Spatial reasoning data
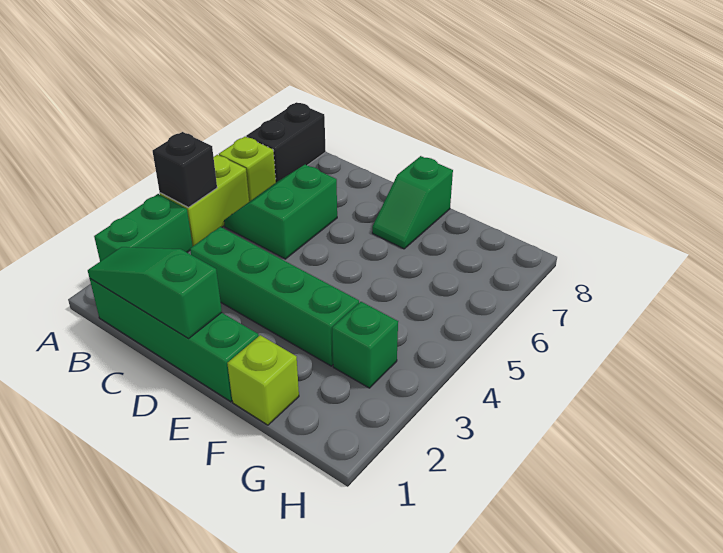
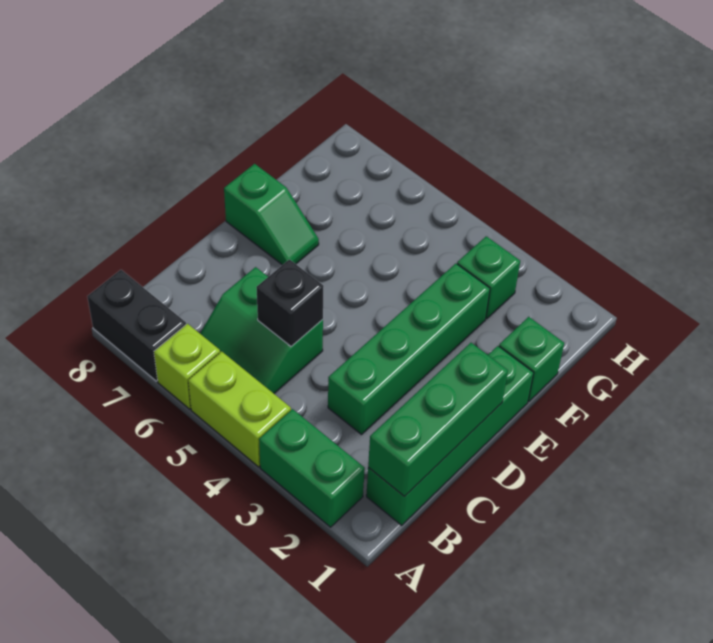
black brick A4 level 2 -> black brick C5 level 2
green slope B1:D1 level 2 top D -> green brick B1:D1 level 2
lime brick F1 level 1 -> green brick F1 level 1

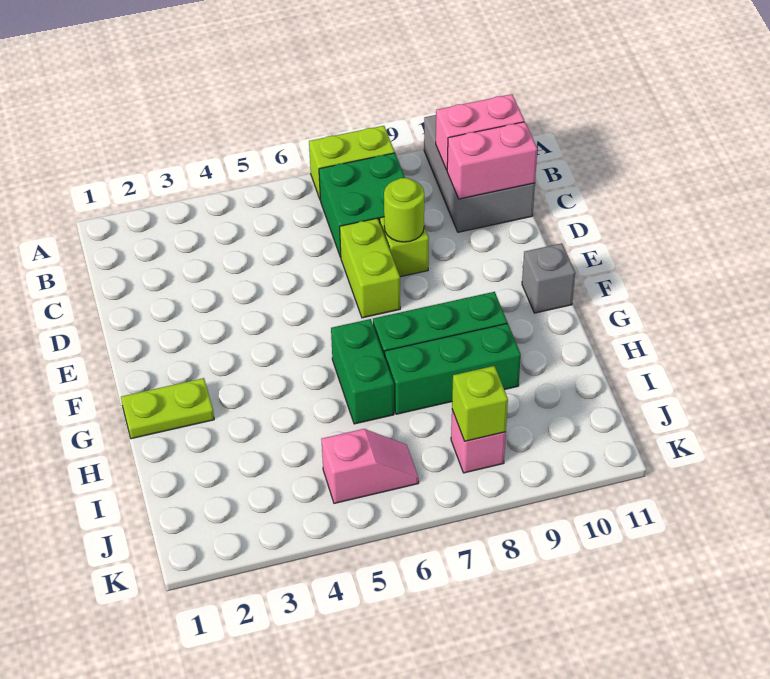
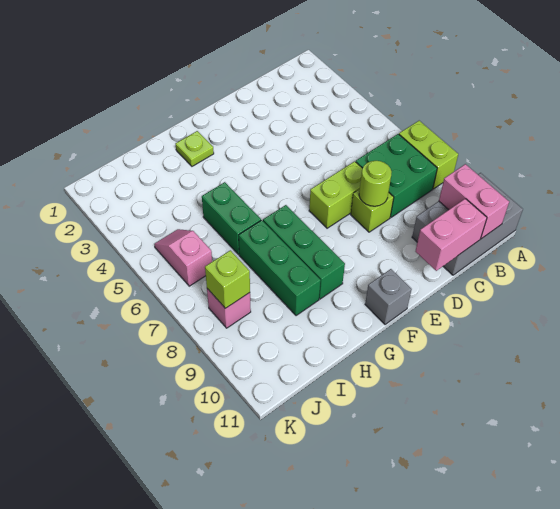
pink brick C10:C11 level 2 -> pink brick C11:D11 level 2
lime plate G1:G2 level 1 -> lime plate G2 level 1
green brick G6:H6 level 1 -> green brick H5:H6 level 1
pink slope J5:J6 level 1 top 5 -> pink slope J5:J6 level 1 top 6

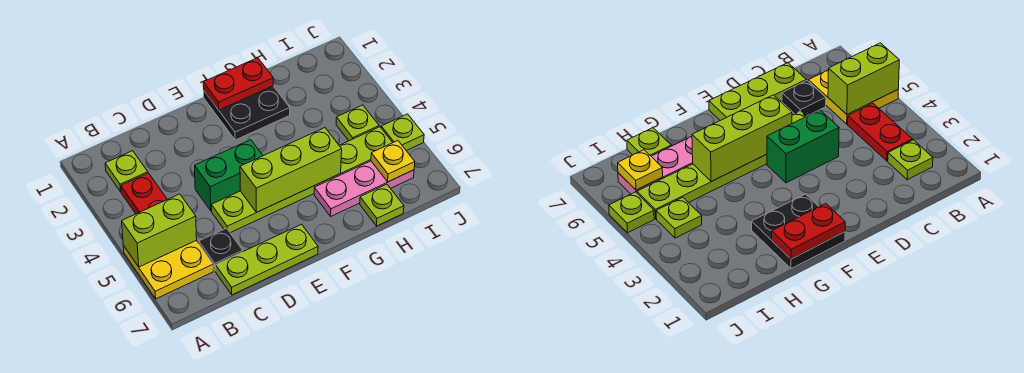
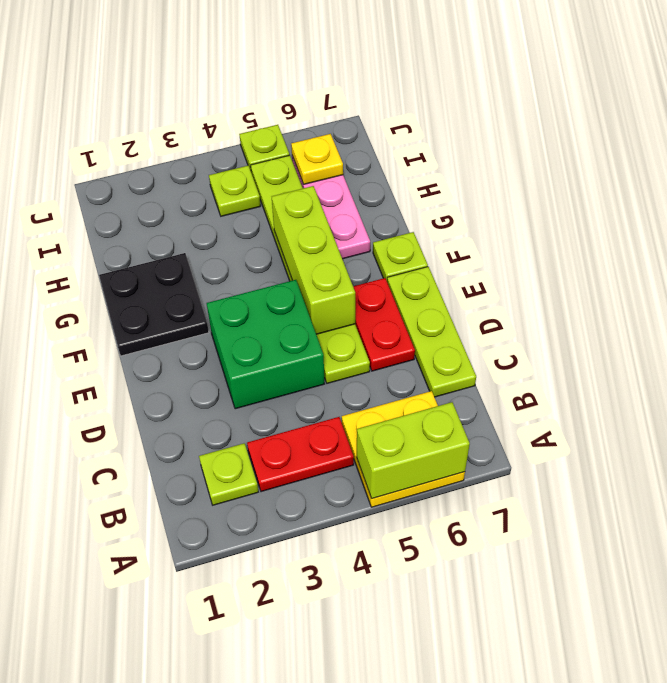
lime brick A5:B5 level 2 -> lime brick A5:A6 level 2
black plate C6 level 1 -> none
green brick D4:E4 level 1 -> green brick D3:E4 level 1
red plate F1:G1 level 2 -> red plate D6:E6 level 1
lime plate H7 level 1 -> lime plate F7 level 1

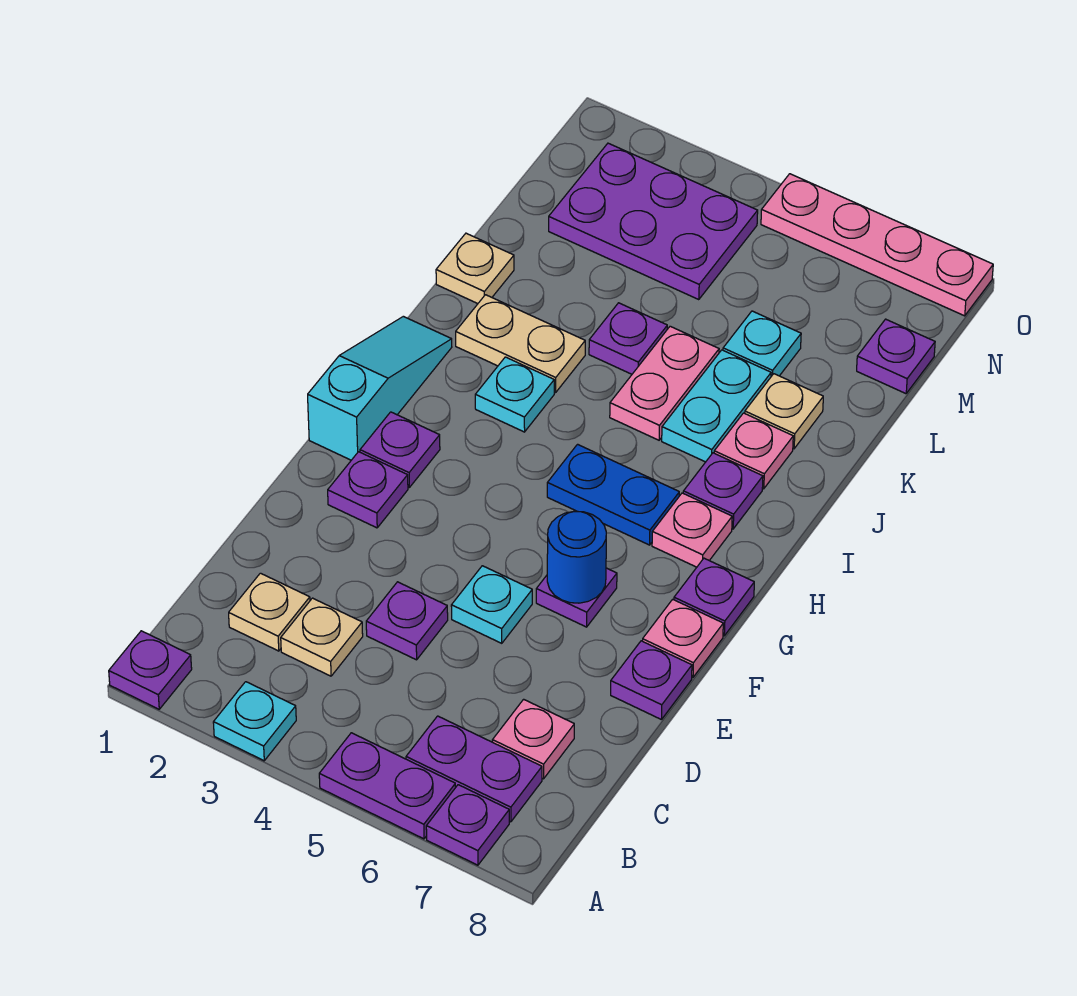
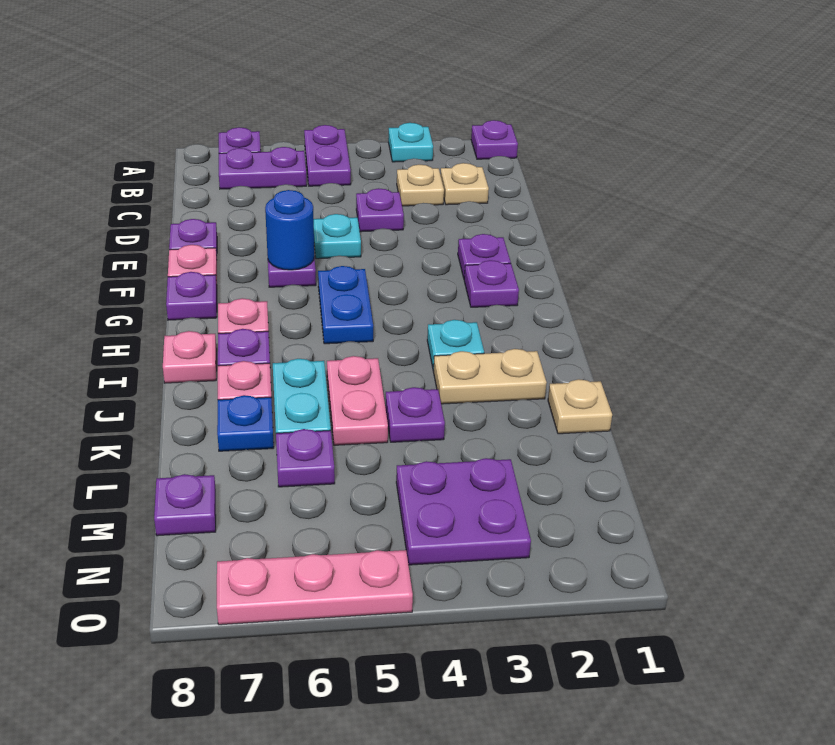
purple plate A5:A6 level 1 -> purple plate A5:B5 level 1
pink plate C7 level 1 -> pink plate I8 level 1
cyan slope G1:I1 level 1 top G -> none
blue plate H5:H6 level 1 -> blue plate G5:H5 level 1
tan plate K7 level 1 -> blue plate K7 level 1
cyan plate L6 level 1 -> purple plate L6 level 1
purple plate M2:N4 level 1 -> purple plate M3:N4 level 1
pink plate O5:O8 level 1 -> pink plate O5:O7 level 1

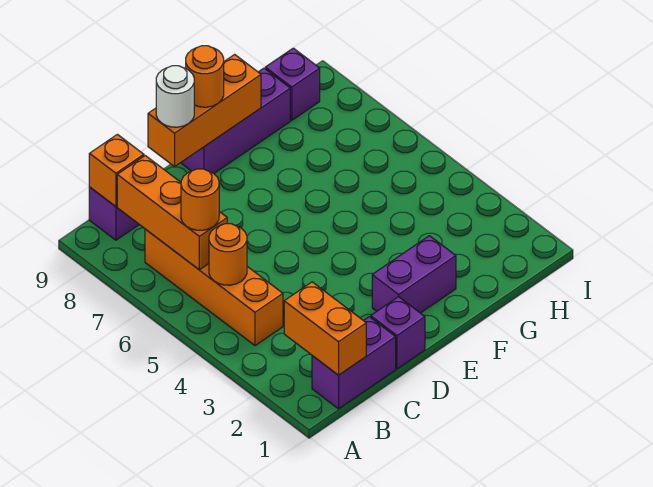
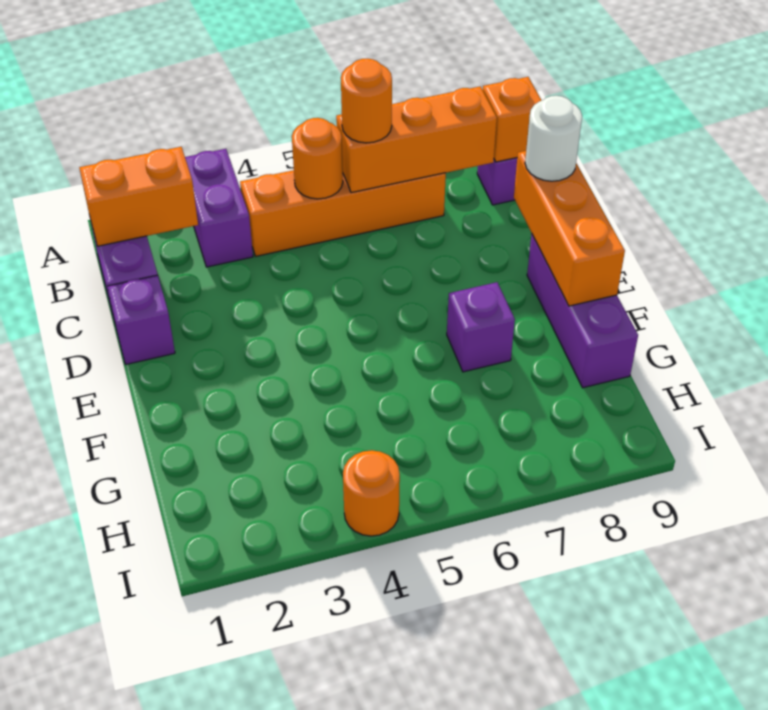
purple brick E2:F2 level 1 -> purple brick A3:B3 level 1
orange round brick E9 level 3 -> orange round brick I4 level 1
purple brick H9 level 1 -> purple brick F7 level 1

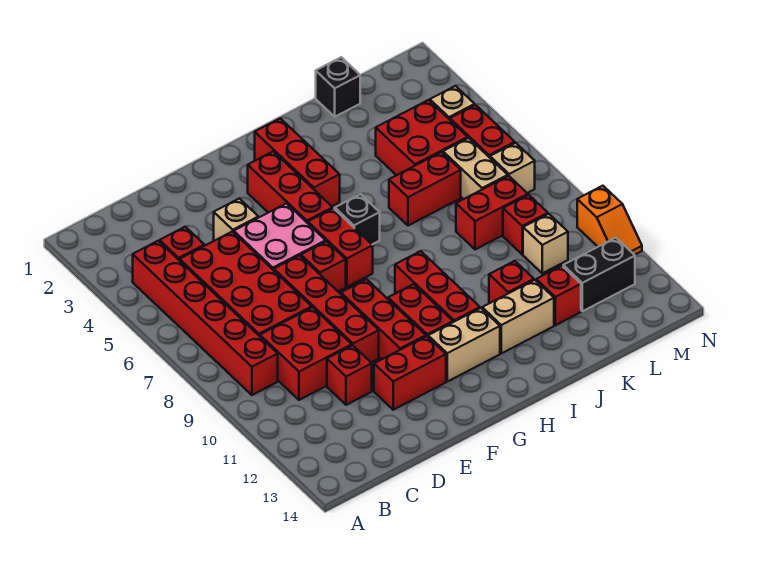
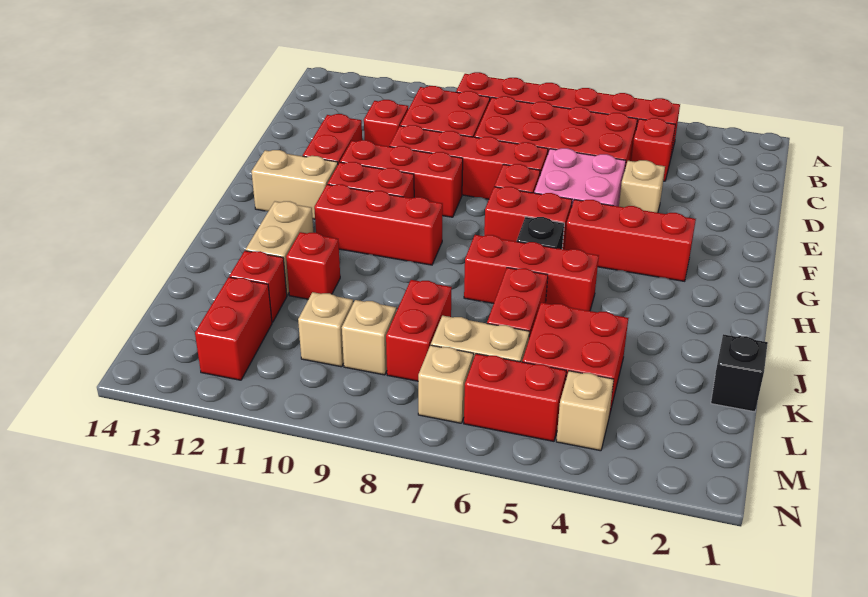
tan brick G12:H12 level 1 -> tan brick G12:G13 level 1
red brick H2:H4 level 1 -> red brick I5:I7 level 1
red brick L9 level 1 -> tan brick L9 level 1
black brick L12:M12 level 1 -> red brick L12:M12 level 1
orange slope N10:N11 level 1 top 10 -> none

## What needs to be done:
Pictures do not belong in the answer. Return the lines above starting at the one with "green brick G6:H6" and ending at the one with "tan plate K7 level 1 -> blue plate K7 level 1", both kept, exactly.

## Exercise solution:
green brick G6:H6 level 1 -> green brick H5:H6 level 1
pink slope J5:J6 level 1 top 5 -> pink slope J5:J6 level 1 top 6

lime brick A5:B5 level 2 -> lime brick A5:A6 level 2
black plate C6 level 1 -> none
green brick D4:E4 level 1 -> green brick D3:E4 level 1
red plate F1:G1 level 2 -> red plate D6:E6 level 1
lime plate H7 level 1 -> lime plate F7 level 1

purple plate A5:A6 level 1 -> purple plate A5:B5 level 1
pink plate C7 level 1 -> pink plate I8 level 1
cyan slope G1:I1 level 1 top G -> none
blue plate H5:H6 level 1 -> blue plate G5:H5 level 1
tan plate K7 level 1 -> blue plate K7 level 1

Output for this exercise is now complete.